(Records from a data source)
-=-=-=-=-

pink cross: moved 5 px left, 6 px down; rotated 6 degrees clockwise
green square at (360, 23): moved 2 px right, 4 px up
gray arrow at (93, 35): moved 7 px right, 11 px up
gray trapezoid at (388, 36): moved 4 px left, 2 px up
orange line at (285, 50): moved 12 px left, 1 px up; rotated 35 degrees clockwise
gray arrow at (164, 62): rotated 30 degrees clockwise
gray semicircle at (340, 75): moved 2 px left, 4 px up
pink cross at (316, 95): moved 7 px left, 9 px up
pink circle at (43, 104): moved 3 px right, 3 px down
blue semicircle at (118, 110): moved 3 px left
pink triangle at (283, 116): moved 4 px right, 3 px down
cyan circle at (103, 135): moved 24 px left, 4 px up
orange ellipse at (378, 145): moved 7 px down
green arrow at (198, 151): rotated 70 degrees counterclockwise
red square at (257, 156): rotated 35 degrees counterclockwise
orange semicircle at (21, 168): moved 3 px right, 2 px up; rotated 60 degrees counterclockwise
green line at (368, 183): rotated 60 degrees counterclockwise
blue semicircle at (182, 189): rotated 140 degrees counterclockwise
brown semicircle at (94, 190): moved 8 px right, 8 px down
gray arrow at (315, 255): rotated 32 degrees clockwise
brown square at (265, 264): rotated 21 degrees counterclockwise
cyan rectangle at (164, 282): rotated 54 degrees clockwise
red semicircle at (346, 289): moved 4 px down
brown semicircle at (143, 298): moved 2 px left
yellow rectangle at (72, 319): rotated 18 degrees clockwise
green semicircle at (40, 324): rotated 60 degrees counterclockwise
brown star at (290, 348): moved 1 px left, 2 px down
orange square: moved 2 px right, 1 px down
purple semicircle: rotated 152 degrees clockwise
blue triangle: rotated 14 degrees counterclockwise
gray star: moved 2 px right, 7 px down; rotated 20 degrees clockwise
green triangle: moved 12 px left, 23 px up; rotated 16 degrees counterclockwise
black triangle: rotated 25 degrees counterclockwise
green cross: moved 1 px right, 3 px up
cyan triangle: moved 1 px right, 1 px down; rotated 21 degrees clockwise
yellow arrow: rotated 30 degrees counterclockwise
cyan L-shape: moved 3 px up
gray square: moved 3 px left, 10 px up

-=-=-=-=-

What the task requires: Whichever lines of the data include the word "gray", pull them out.

Output for this exercise:
gray arrow at (93, 35): moved 7 px right, 11 px up
gray trapezoid at (388, 36): moved 4 px left, 2 px up
gray arrow at (164, 62): rotated 30 degrees clockwise
gray semicircle at (340, 75): moved 2 px left, 4 px up
gray arrow at (315, 255): rotated 32 degrees clockwise
gray star: moved 2 px right, 7 px down; rotated 20 degrees clockwise
gray square: moved 3 px left, 10 px up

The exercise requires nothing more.